• **Source data**:
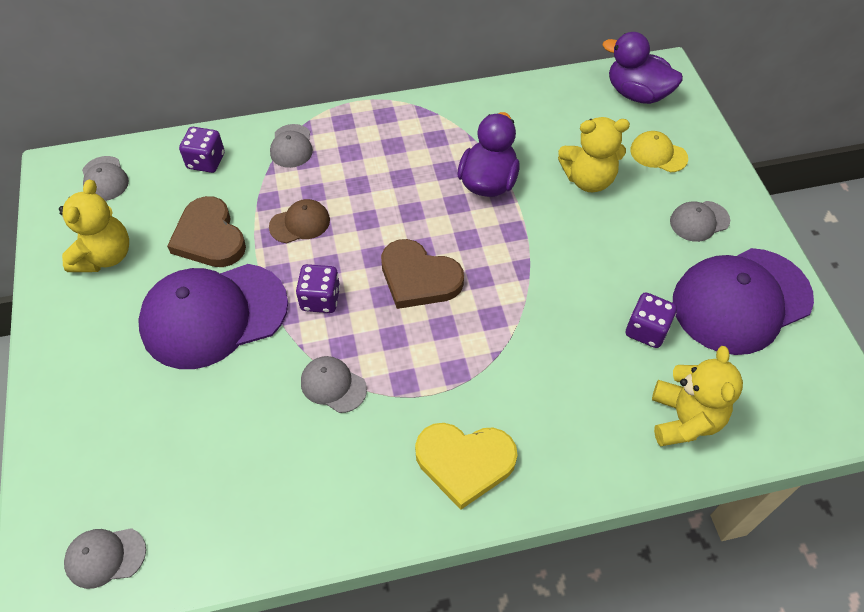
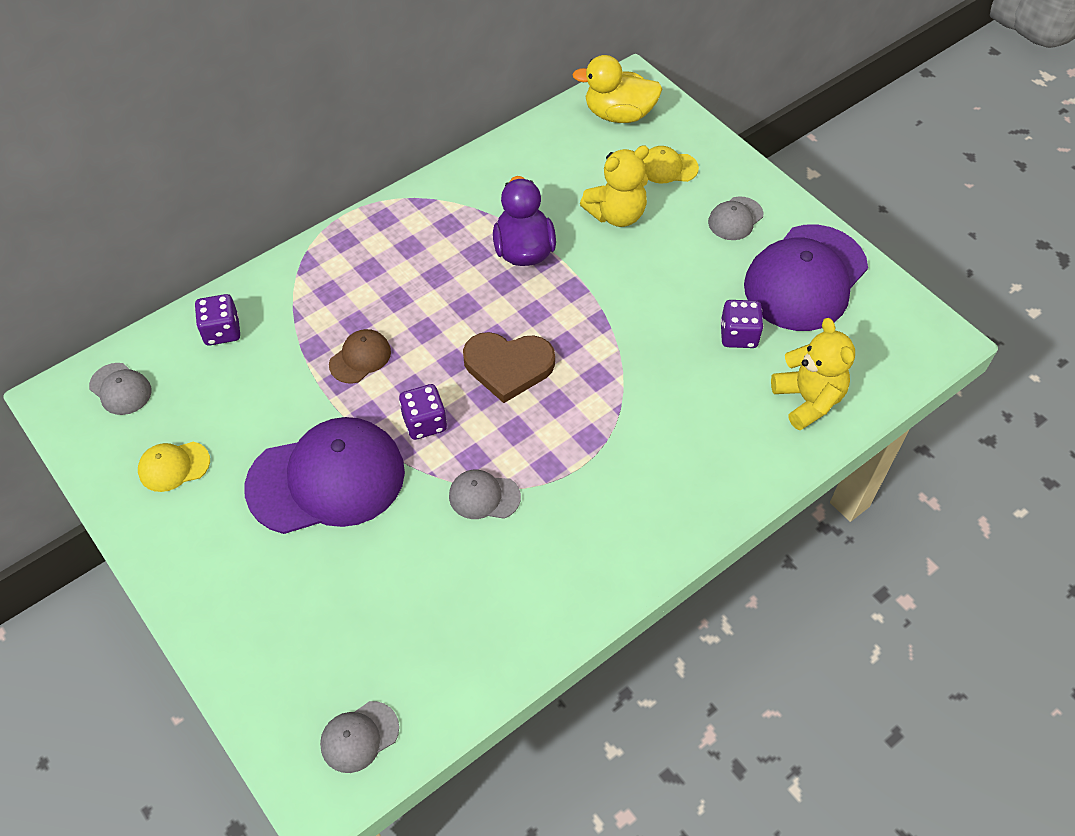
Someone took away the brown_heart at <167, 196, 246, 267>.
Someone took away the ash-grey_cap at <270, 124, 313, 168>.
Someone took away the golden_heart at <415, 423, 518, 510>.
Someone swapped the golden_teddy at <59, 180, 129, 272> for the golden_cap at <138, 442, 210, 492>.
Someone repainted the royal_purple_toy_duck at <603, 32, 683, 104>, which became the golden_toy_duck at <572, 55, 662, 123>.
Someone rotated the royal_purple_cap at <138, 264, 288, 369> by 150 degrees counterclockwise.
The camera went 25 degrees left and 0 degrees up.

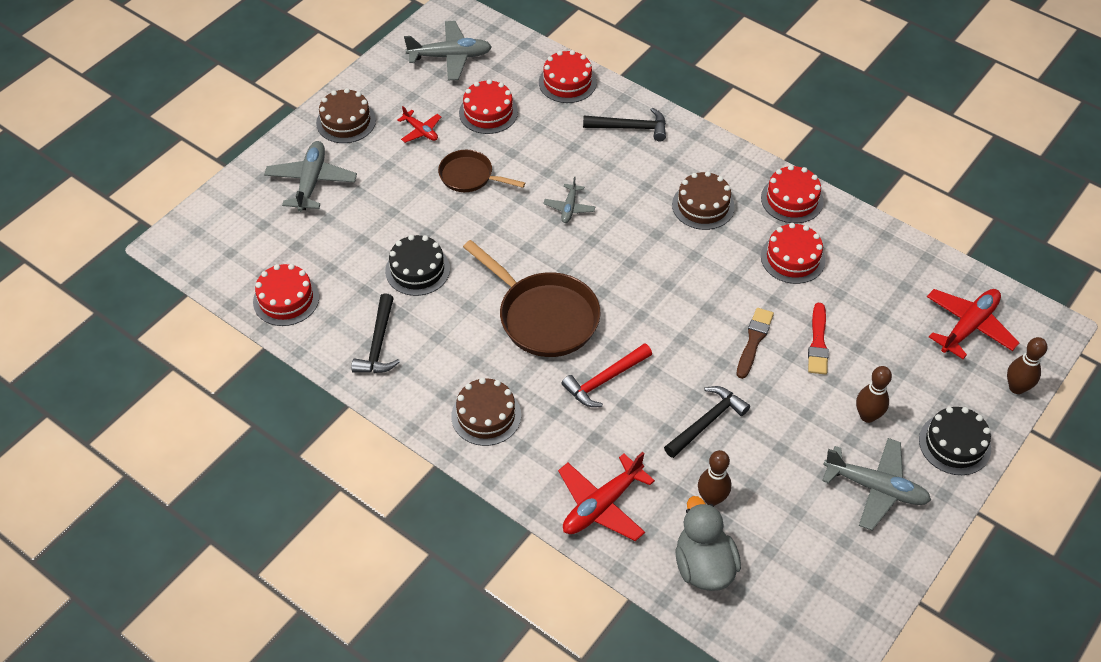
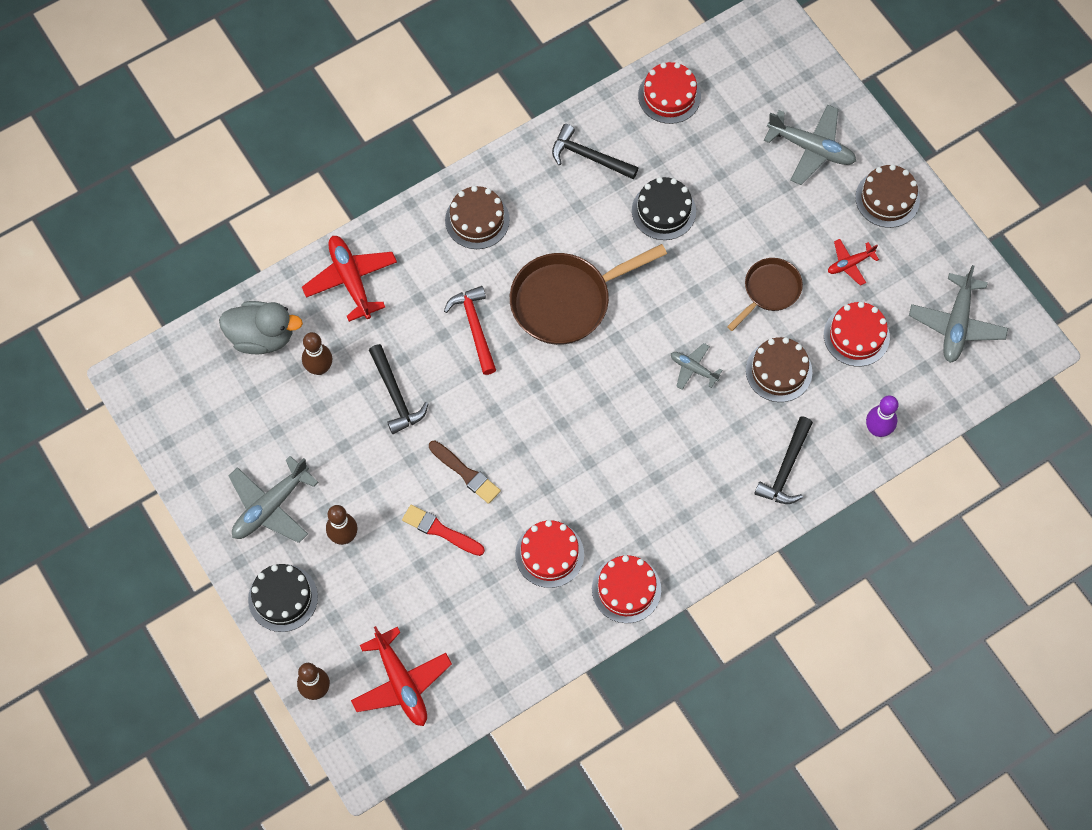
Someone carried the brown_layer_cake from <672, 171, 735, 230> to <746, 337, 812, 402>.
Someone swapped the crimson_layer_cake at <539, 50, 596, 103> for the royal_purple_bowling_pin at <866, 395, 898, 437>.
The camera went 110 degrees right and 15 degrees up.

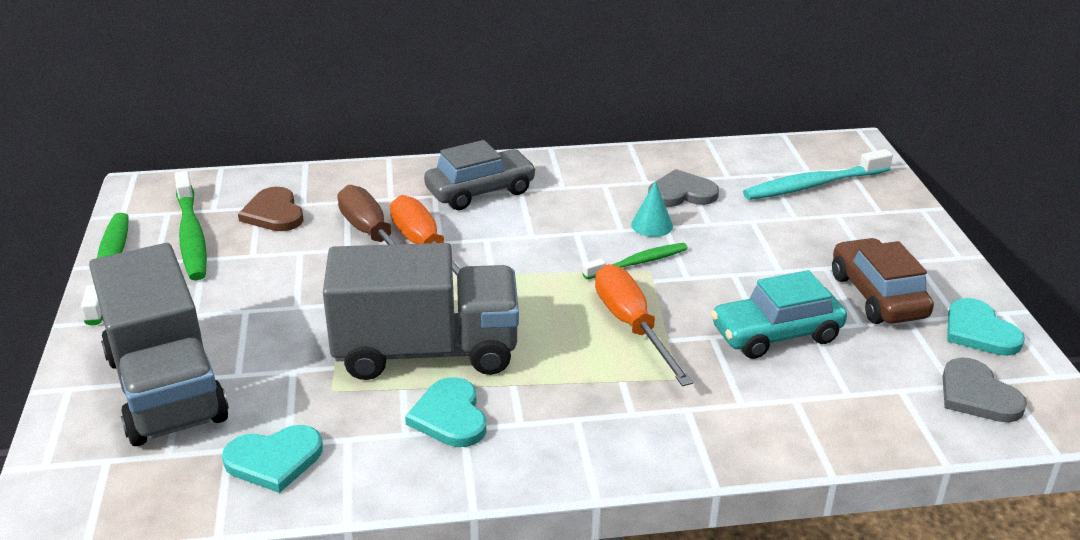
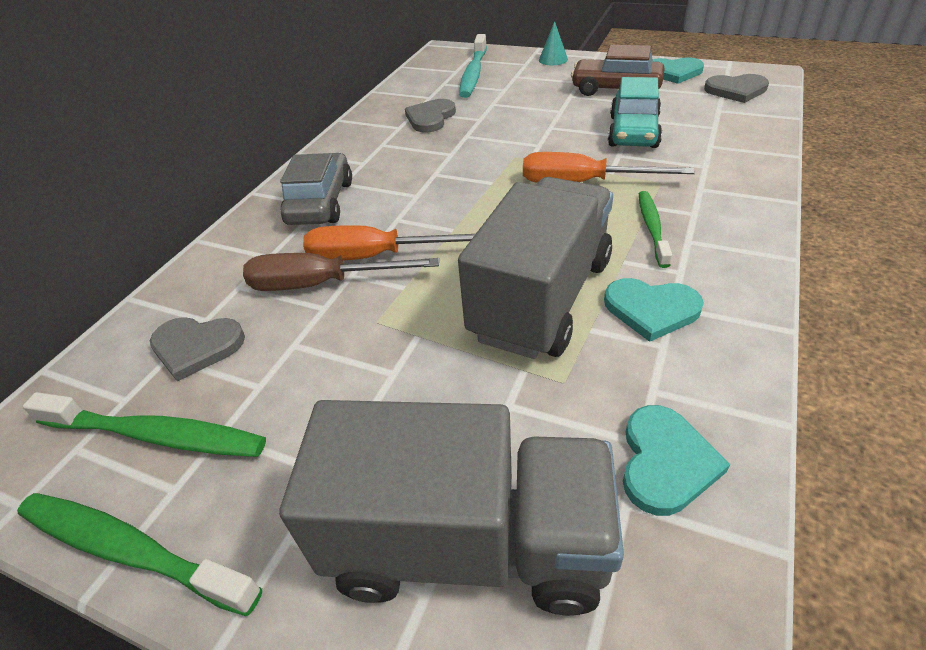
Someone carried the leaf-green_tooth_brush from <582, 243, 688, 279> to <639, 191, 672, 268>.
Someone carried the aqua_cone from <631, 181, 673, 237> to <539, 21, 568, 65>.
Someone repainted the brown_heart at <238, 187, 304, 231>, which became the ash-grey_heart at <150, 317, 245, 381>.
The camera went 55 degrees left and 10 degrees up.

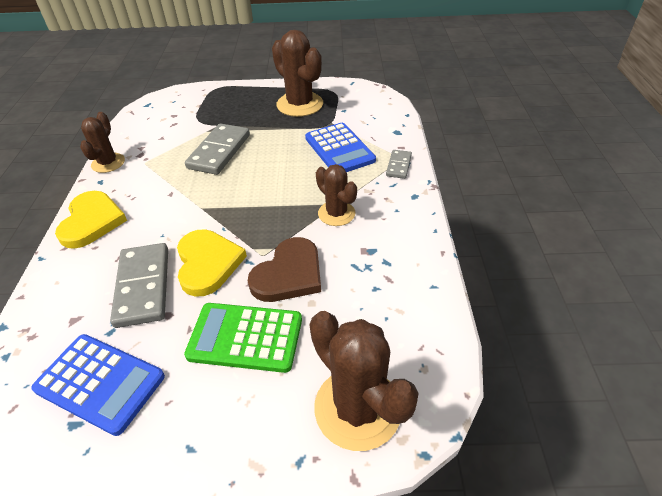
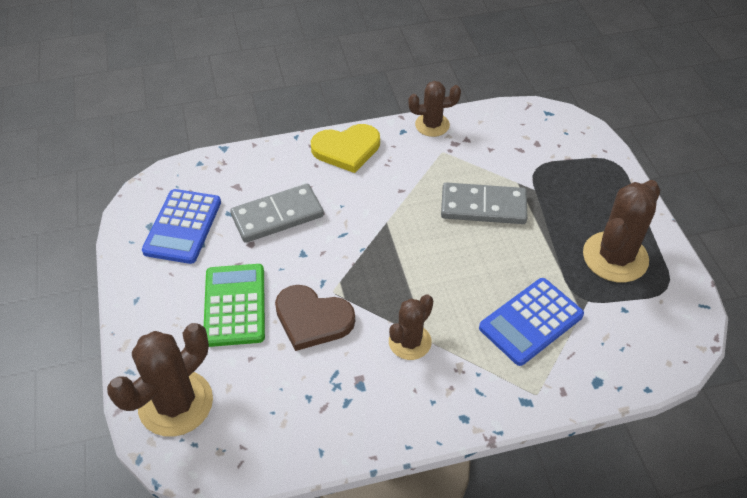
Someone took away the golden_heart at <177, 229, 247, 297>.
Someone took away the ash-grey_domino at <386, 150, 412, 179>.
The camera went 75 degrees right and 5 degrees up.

• **Task instructions**: Please reproduce exactly the lines in the listing above from the one containing "Someone took away the ash-grey_cap" through the one containing "Someone rotated the", both included, and nothing more.

• **Output of the task**:
Someone took away the ash-grey_cap at <270, 124, 313, 168>.
Someone took away the golden_heart at <415, 423, 518, 510>.
Someone swapped the golden_teddy at <59, 180, 129, 272> for the golden_cap at <138, 442, 210, 492>.
Someone repainted the royal_purple_toy_duck at <603, 32, 683, 104>, which became the golden_toy_duck at <572, 55, 662, 123>.
Someone rotated the royal_purple_cap at <138, 264, 288, 369> by 150 degrees counterclockwise.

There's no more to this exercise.